* _INFORMATION SUPPLIED_:
--------------------------------

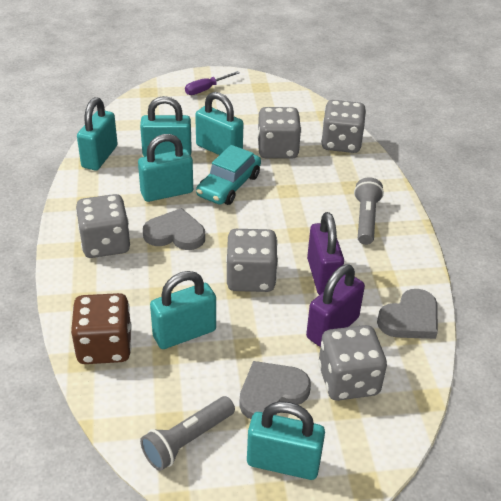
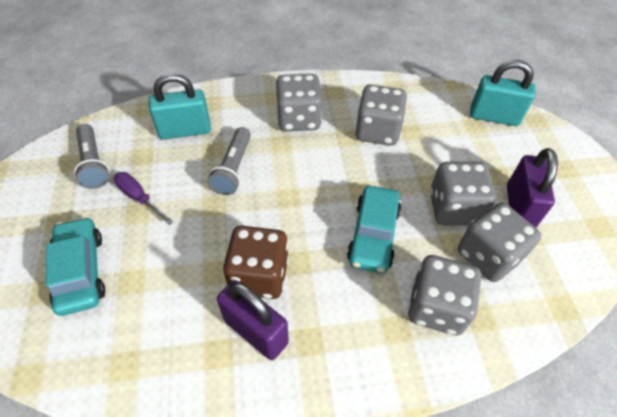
grey heart: 3 -> 0
turquoise car: 1 -> 2
turquoise padlock: 6 -> 2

--------------------------------

* _EXERCISE DETAILS_: Could you print the listing above word for word, without its pictures?

* _ANSWER TO THE EXERCISE_:
grey heart: 3 -> 0
turquoise car: 1 -> 2
turquoise padlock: 6 -> 2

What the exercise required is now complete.